#### PROBLEM:
Quote the listing below in its entirety, omitting every image.

#### SOURCE MATERIAL:
----------------

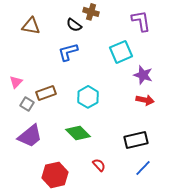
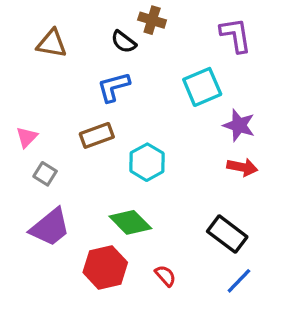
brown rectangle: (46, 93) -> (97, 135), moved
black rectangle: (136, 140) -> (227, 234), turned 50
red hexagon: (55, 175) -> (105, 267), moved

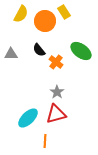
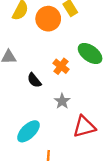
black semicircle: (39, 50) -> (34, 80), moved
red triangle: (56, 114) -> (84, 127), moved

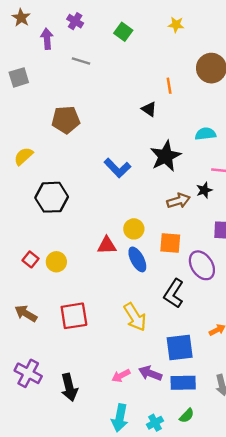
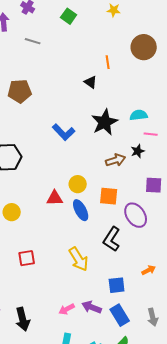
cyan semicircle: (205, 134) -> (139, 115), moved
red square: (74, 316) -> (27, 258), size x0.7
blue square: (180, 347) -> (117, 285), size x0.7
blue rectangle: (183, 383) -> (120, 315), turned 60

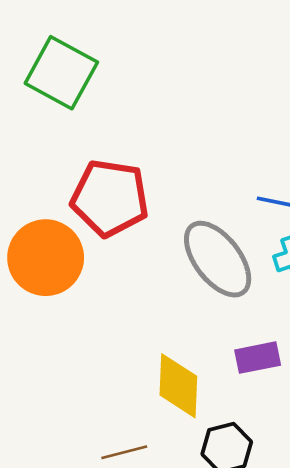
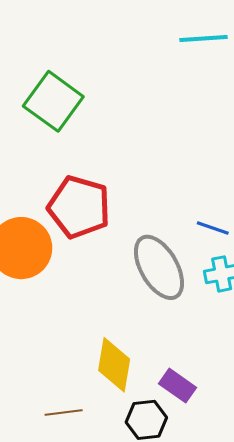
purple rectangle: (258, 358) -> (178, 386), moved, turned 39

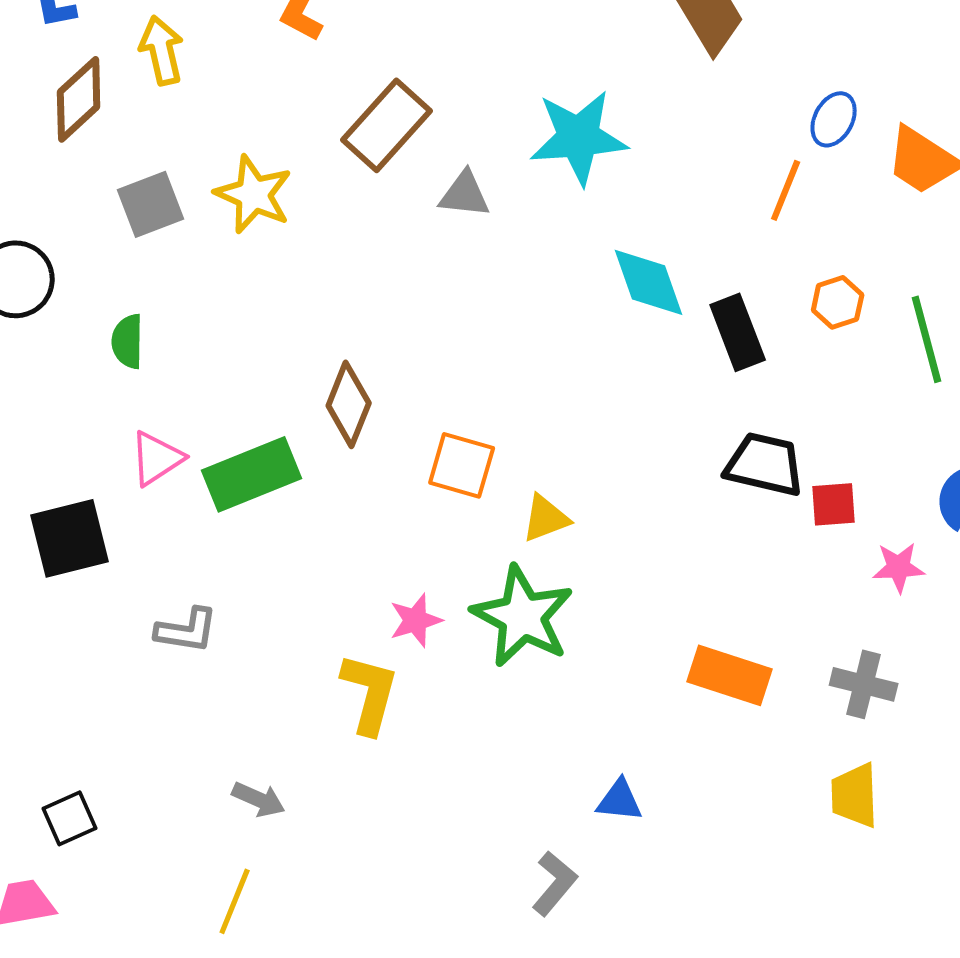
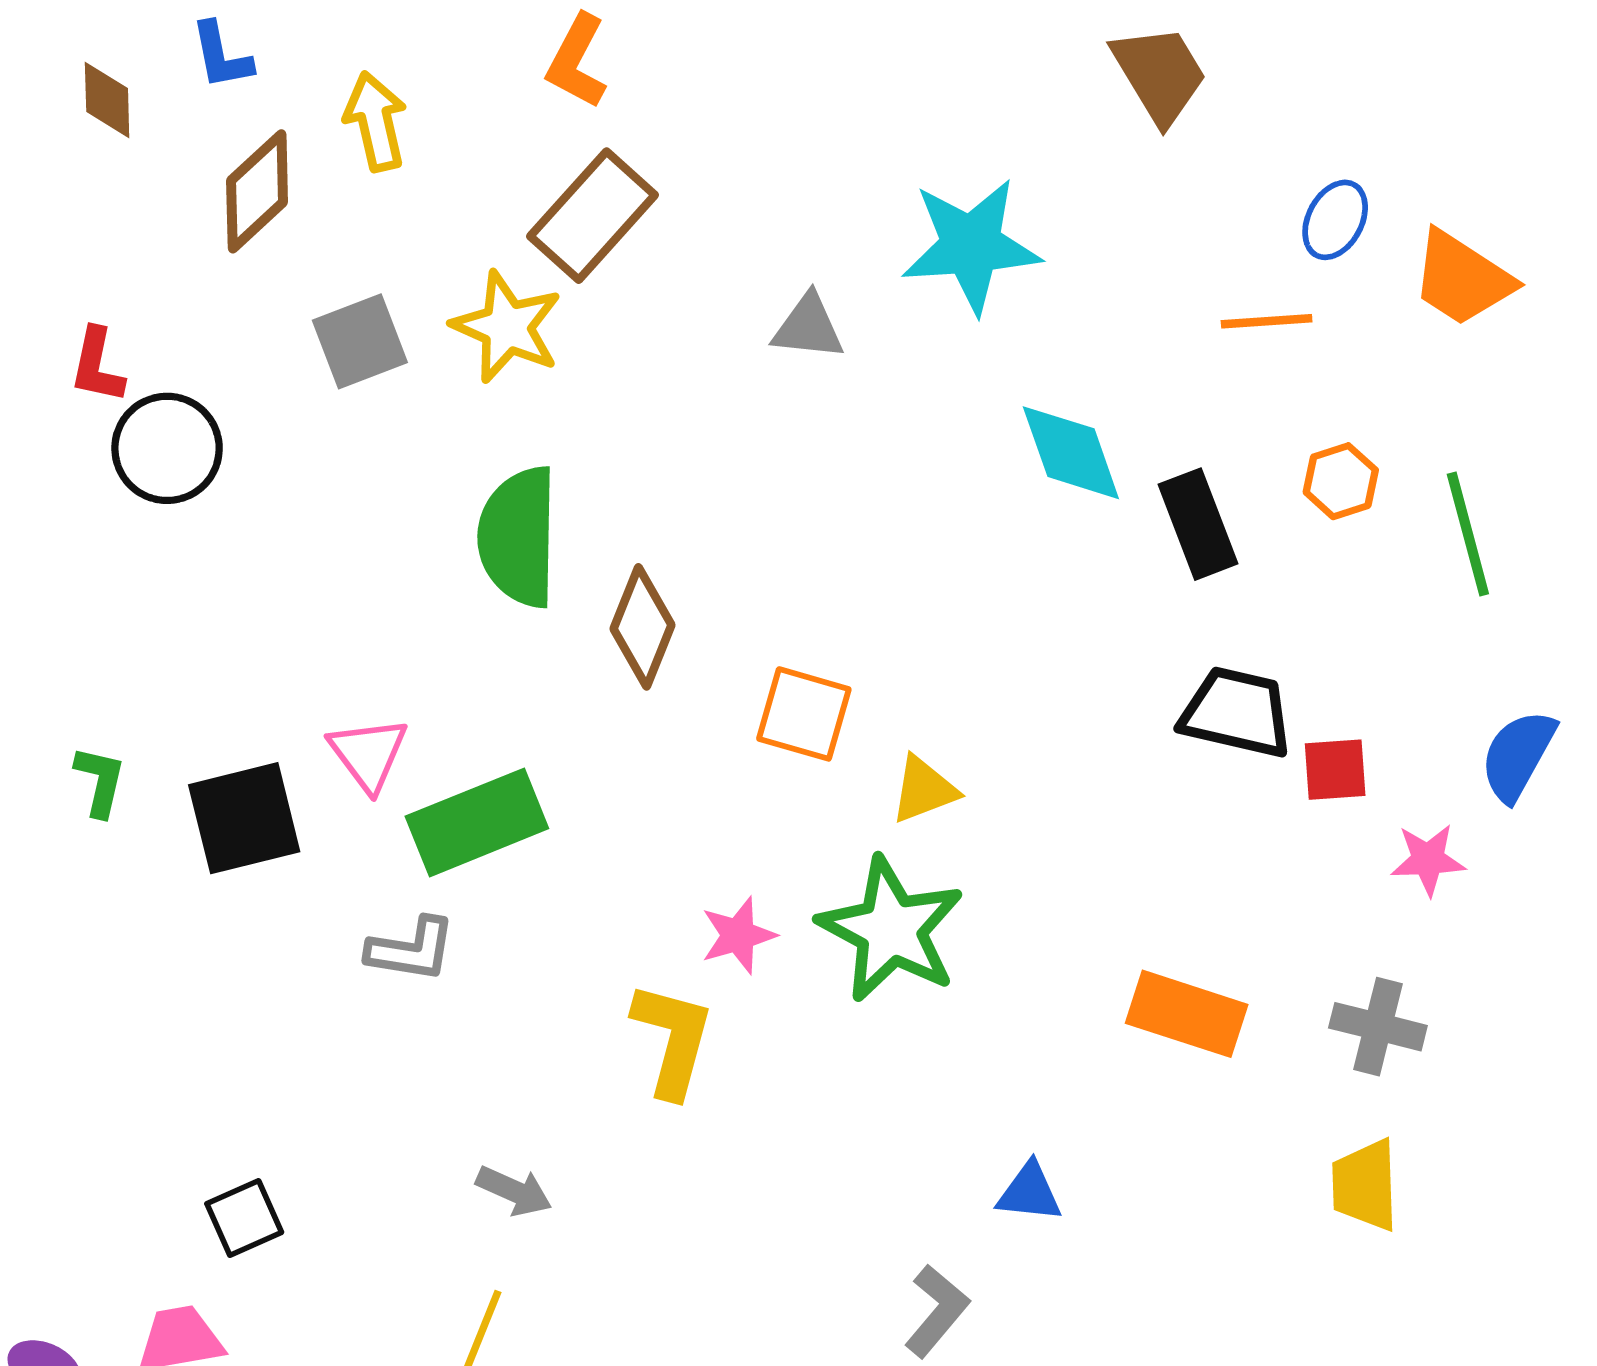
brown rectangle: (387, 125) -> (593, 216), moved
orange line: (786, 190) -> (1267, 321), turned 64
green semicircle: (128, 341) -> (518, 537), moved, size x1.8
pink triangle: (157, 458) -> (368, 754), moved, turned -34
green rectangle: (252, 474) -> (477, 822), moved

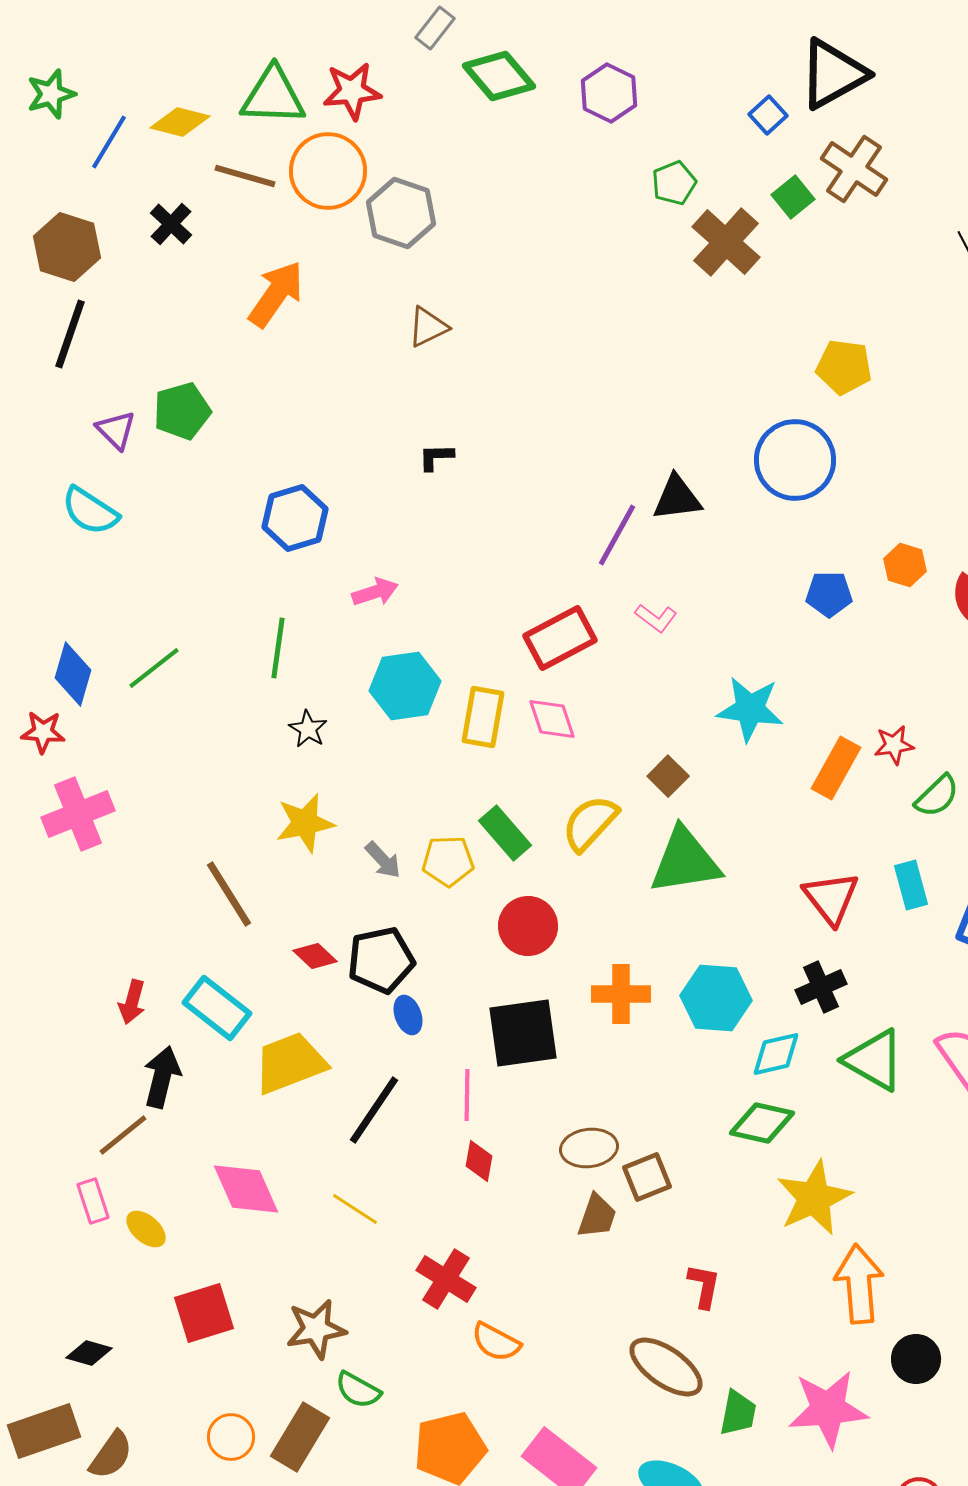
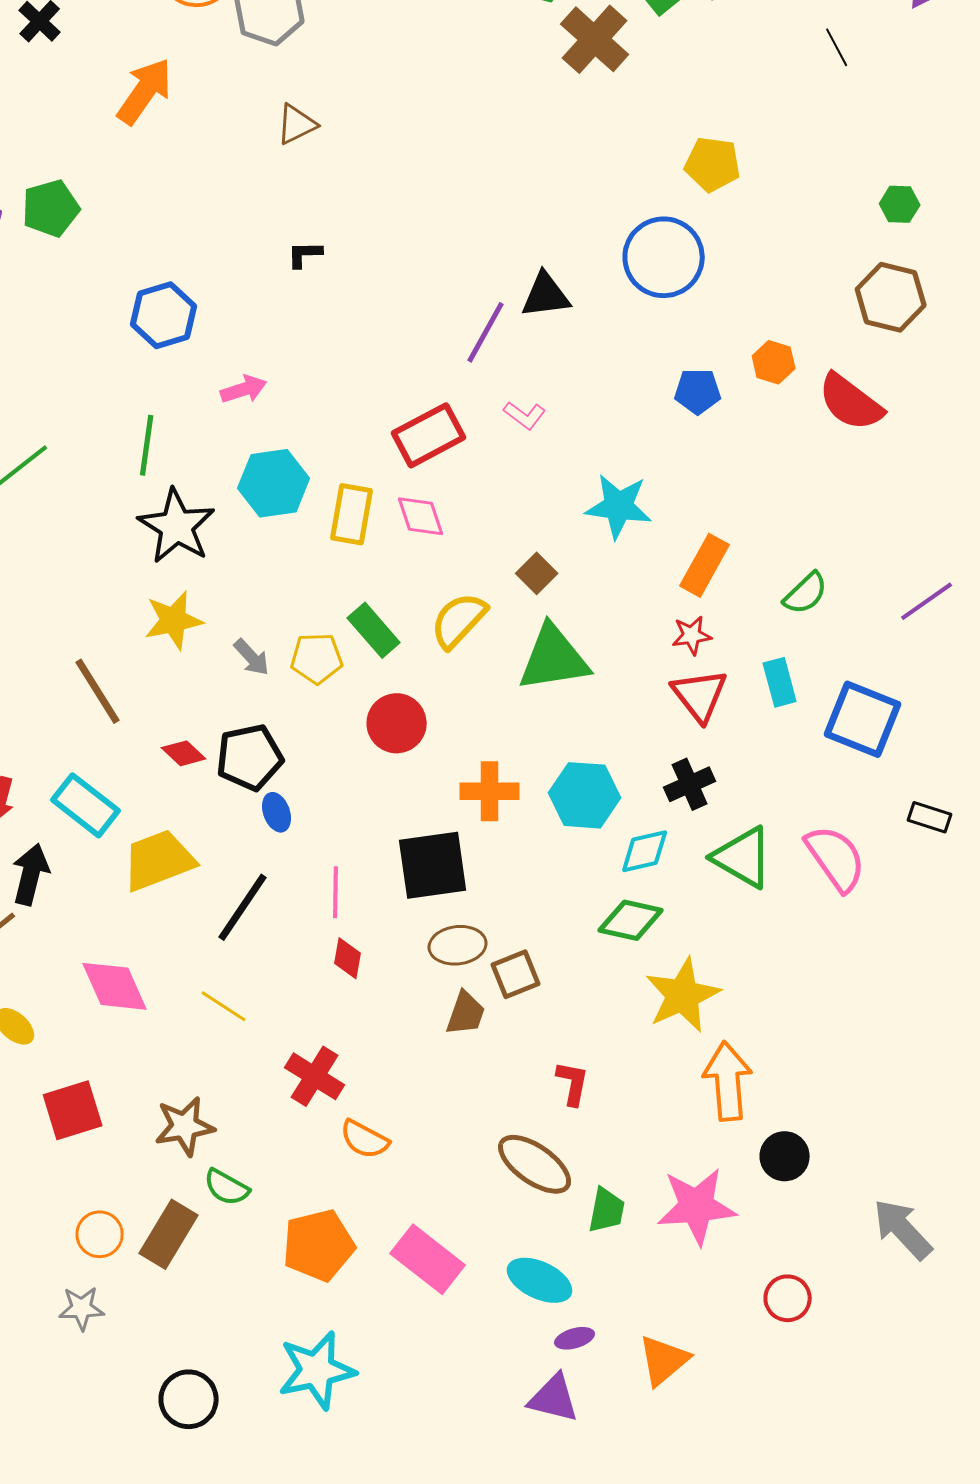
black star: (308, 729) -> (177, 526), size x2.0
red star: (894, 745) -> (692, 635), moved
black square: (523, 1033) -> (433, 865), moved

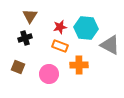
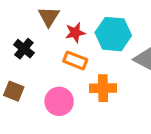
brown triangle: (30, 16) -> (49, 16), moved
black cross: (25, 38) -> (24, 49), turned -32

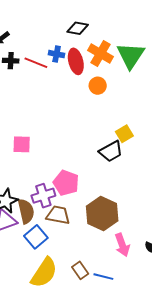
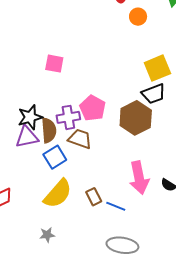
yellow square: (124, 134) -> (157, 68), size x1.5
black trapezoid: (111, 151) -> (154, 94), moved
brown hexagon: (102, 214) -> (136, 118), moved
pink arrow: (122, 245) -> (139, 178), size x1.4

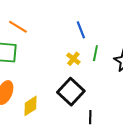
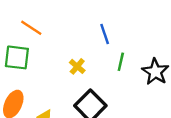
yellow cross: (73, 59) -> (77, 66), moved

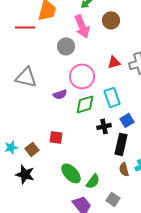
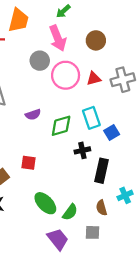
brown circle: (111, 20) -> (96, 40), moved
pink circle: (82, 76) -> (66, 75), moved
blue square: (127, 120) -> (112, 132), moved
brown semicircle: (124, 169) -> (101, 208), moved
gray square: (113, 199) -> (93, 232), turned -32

----------------

#### EXERCISE SOLUTION:
brown rectangle: (46, 93) -> (97, 135), moved
black rectangle: (136, 140) -> (227, 234), turned 50
red hexagon: (55, 175) -> (105, 267), moved

black semicircle: (39, 50) -> (34, 80), moved
red triangle: (56, 114) -> (84, 127), moved

cyan semicircle: (205, 134) -> (139, 115), moved
red square: (74, 316) -> (27, 258), size x0.7
blue square: (180, 347) -> (117, 285), size x0.7
blue rectangle: (183, 383) -> (120, 315), turned 60

purple rectangle: (258, 358) -> (178, 386), moved, turned 39

brown rectangle: (387, 125) -> (593, 216), moved
orange line: (786, 190) -> (1267, 321), turned 64
green semicircle: (128, 341) -> (518, 537), moved, size x1.8
pink triangle: (157, 458) -> (368, 754), moved, turned -34
green rectangle: (252, 474) -> (477, 822), moved

black star: (308, 729) -> (177, 526), size x2.0
red star: (894, 745) -> (692, 635), moved
black square: (523, 1033) -> (433, 865), moved

brown triangle: (30, 16) -> (49, 16), moved
black cross: (25, 38) -> (24, 49), turned -32

yellow square: (124, 134) -> (157, 68), size x1.5
black trapezoid: (111, 151) -> (154, 94), moved
brown hexagon: (102, 214) -> (136, 118), moved
pink arrow: (122, 245) -> (139, 178), size x1.4

yellow cross: (73, 59) -> (77, 66), moved

brown circle: (111, 20) -> (96, 40), moved
pink circle: (82, 76) -> (66, 75), moved
blue square: (127, 120) -> (112, 132), moved
brown semicircle: (124, 169) -> (101, 208), moved
gray square: (113, 199) -> (93, 232), turned -32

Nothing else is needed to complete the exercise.